EXTRACTED ENTRIES section start

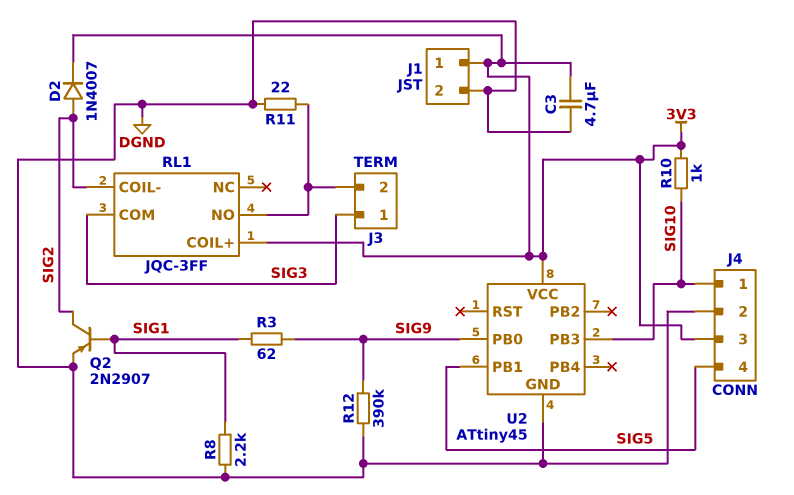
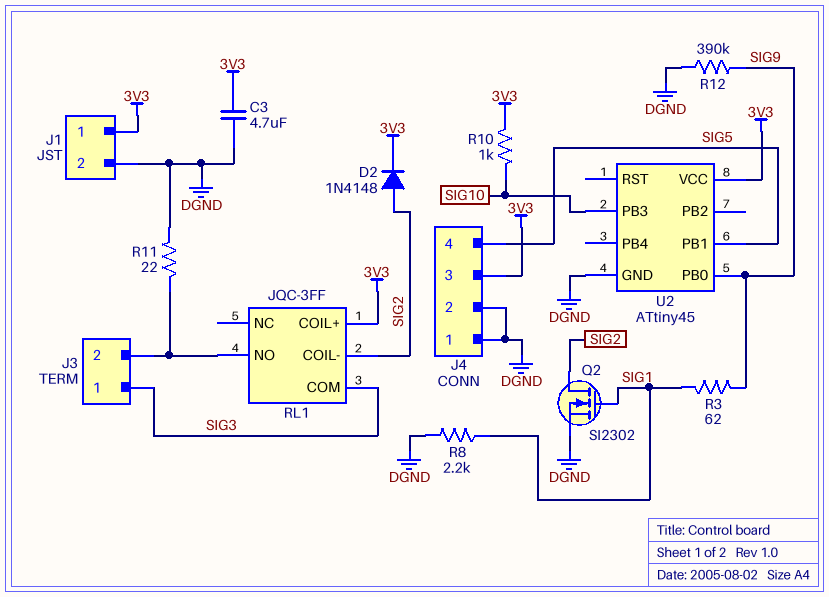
D2: diode 1N4007 (A SIG2, K 3V3) -> diode 1N4148 (A SIG2, K 3V3)
J4 pin 1: SIG10 -> DGND
Q2: PNP 2N2907 (B SIG1, C SIG2, E DGND) -> NMOS SI2302 (G SIG1, D SIG2, S DGND)

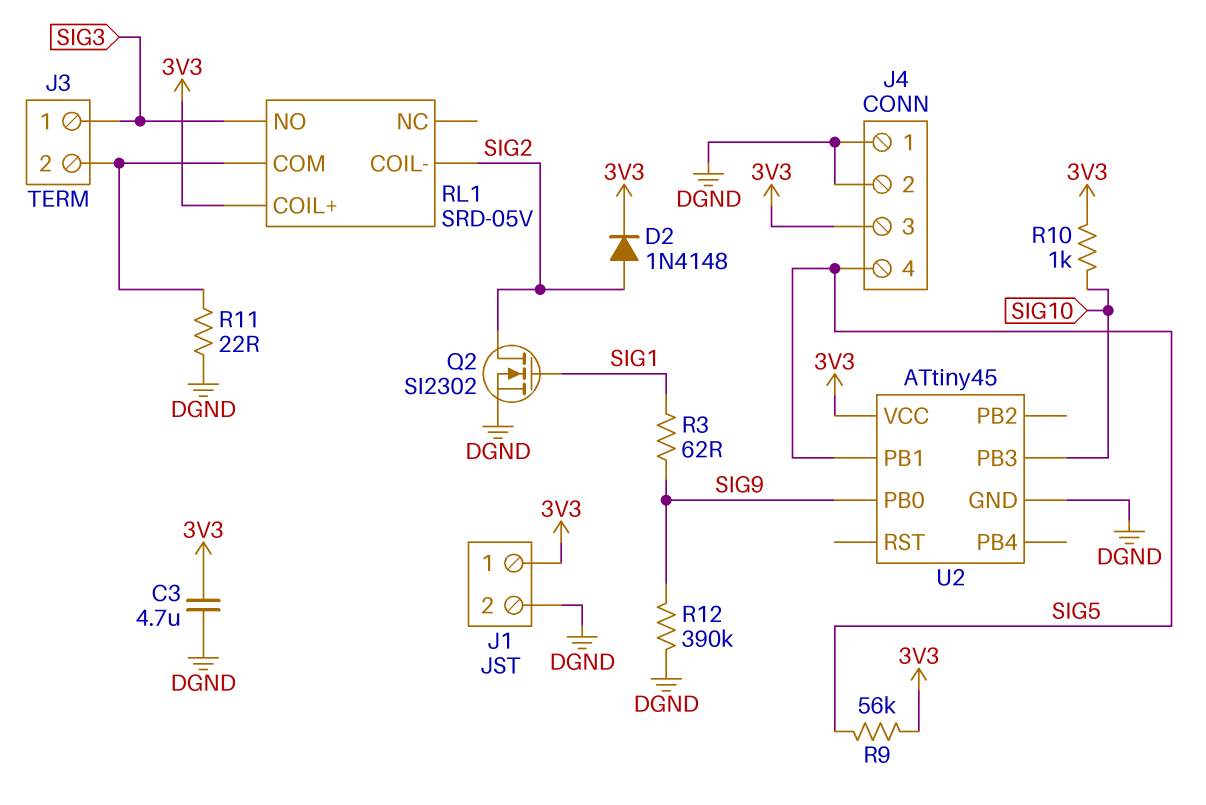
R8: 2.2k (DGND, SIG1) -> none
R9: none -> 56k (3V3, SIG5)
RL1: JQC-3FF -> SRD-05V
RL1 pin COM: SIG3 -> J3/2
RL1 pin NO: J3/2 -> SIG3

EXTRACTED ENTRIES section end

■ EXERCISE OBJECTIVE
Set down word for word every line from the line containing "Q2: PNP 2N2907" through the last line of the entries, and nothing more; no pictures.

■ SOLUTION
Q2: PNP 2N2907 (B SIG1, C SIG2, E DGND) -> NMOS SI2302 (G SIG1, D SIG2, S DGND)

R8: 2.2k (DGND, SIG1) -> none
R9: none -> 56k (3V3, SIG5)
RL1: JQC-3FF -> SRD-05V
RL1 pin COM: SIG3 -> J3/2
RL1 pin NO: J3/2 -> SIG3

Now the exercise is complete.